### Exercise objective:
Every line from the one containing "RGB2 pin B: MI -> SCK" to the end of the records below, written out word for word, is the whole answer.
== Extracted records
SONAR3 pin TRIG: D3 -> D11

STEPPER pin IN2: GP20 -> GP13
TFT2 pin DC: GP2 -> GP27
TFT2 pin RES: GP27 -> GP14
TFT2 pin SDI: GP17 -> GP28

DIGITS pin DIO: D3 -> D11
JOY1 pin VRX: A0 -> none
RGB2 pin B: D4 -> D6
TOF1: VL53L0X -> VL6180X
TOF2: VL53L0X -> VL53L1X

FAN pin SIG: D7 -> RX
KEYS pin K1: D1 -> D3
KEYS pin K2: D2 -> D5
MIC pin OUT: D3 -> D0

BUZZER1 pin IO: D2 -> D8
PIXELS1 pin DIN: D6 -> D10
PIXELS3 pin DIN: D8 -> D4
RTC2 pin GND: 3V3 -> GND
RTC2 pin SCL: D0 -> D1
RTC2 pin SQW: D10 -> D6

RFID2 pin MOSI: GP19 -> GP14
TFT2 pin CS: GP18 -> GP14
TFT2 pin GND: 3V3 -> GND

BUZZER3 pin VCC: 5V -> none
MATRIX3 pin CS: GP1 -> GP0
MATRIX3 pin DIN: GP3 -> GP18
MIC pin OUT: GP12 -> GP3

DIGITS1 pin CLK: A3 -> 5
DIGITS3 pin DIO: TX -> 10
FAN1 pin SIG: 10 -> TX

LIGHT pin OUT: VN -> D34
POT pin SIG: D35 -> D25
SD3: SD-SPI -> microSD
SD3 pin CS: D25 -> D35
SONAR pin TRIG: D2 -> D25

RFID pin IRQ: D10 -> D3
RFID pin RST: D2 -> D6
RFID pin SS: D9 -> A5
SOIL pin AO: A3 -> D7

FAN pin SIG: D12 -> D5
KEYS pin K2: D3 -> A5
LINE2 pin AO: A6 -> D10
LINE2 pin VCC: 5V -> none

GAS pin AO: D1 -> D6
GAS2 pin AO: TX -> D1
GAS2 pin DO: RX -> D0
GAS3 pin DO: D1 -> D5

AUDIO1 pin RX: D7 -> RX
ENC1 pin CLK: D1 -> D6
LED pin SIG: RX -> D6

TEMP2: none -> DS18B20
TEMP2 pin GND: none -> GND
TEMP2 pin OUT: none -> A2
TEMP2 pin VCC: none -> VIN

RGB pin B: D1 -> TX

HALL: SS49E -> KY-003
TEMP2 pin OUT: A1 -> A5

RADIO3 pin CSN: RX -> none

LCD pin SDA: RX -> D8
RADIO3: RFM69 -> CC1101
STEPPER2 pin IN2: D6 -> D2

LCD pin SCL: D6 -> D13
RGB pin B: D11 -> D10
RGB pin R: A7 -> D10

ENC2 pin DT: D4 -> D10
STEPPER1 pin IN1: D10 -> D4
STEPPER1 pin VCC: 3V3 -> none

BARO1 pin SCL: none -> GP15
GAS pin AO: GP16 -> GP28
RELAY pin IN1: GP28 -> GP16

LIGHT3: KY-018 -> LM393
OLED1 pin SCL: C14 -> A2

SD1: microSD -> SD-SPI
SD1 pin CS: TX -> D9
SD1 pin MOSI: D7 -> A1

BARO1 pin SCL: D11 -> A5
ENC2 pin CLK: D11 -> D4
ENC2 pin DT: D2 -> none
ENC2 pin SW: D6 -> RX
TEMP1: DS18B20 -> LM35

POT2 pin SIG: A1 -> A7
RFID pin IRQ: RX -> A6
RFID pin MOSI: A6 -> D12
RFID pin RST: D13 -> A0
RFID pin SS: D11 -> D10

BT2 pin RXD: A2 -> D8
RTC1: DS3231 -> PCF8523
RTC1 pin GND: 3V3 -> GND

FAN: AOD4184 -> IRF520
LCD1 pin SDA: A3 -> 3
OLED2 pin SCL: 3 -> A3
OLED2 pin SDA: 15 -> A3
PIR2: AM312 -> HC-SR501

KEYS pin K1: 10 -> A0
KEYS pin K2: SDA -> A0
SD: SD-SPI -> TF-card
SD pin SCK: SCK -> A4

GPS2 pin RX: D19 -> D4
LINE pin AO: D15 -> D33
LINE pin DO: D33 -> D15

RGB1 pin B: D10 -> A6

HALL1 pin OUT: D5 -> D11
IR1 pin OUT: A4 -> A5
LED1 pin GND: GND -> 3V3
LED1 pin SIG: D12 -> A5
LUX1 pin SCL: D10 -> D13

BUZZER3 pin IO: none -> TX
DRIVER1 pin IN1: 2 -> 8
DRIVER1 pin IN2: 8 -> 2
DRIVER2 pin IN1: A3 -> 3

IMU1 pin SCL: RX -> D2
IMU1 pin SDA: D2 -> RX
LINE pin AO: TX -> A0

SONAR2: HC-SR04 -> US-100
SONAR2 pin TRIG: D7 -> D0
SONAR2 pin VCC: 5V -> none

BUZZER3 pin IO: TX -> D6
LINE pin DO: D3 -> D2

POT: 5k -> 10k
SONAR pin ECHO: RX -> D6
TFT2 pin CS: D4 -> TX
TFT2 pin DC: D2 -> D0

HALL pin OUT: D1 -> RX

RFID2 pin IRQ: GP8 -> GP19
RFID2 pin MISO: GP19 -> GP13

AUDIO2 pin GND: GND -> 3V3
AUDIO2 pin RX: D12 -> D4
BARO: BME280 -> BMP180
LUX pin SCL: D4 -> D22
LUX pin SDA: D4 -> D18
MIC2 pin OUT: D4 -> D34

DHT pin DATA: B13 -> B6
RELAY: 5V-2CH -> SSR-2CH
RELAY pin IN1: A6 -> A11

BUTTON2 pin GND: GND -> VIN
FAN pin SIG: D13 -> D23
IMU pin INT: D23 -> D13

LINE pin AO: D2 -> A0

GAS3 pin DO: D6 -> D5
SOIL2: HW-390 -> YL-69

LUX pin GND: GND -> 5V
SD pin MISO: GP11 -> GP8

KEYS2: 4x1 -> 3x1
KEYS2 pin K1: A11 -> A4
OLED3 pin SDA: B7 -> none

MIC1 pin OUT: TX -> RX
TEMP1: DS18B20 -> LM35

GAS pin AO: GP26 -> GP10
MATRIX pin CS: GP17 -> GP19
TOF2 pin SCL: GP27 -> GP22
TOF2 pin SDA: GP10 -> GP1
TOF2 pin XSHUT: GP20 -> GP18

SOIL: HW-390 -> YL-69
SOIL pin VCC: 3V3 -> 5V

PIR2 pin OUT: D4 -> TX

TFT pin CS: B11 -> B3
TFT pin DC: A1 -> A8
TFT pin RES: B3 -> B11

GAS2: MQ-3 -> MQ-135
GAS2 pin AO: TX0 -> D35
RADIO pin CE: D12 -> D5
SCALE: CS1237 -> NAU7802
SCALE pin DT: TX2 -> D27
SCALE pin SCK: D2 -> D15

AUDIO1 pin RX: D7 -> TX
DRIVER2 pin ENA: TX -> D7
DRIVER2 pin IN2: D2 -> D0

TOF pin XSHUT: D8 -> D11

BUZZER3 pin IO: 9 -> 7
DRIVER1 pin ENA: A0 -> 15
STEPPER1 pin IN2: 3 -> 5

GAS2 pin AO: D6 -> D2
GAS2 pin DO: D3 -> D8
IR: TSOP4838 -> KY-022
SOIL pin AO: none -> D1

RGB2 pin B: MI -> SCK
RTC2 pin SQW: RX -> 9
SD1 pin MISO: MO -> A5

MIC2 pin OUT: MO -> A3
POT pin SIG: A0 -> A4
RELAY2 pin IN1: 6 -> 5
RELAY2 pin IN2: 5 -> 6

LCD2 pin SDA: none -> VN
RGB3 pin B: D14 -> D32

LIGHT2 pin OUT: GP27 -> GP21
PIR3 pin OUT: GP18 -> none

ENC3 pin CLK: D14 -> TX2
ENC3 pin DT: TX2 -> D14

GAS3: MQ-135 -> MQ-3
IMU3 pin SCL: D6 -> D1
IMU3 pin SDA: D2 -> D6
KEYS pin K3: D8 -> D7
====
### Exercise solution:
RGB2 pin B: MI -> SCK
RTC2 pin SQW: RX -> 9
SD1 pin MISO: MO -> A5

MIC2 pin OUT: MO -> A3
POT pin SIG: A0 -> A4
RELAY2 pin IN1: 6 -> 5
RELAY2 pin IN2: 5 -> 6

LCD2 pin SDA: none -> VN
RGB3 pin B: D14 -> D32

LIGHT2 pin OUT: GP27 -> GP21
PIR3 pin OUT: GP18 -> none

ENC3 pin CLK: D14 -> TX2
ENC3 pin DT: TX2 -> D14

GAS3: MQ-135 -> MQ-3
IMU3 pin SCL: D6 -> D1
IMU3 pin SDA: D2 -> D6
KEYS pin K3: D8 -> D7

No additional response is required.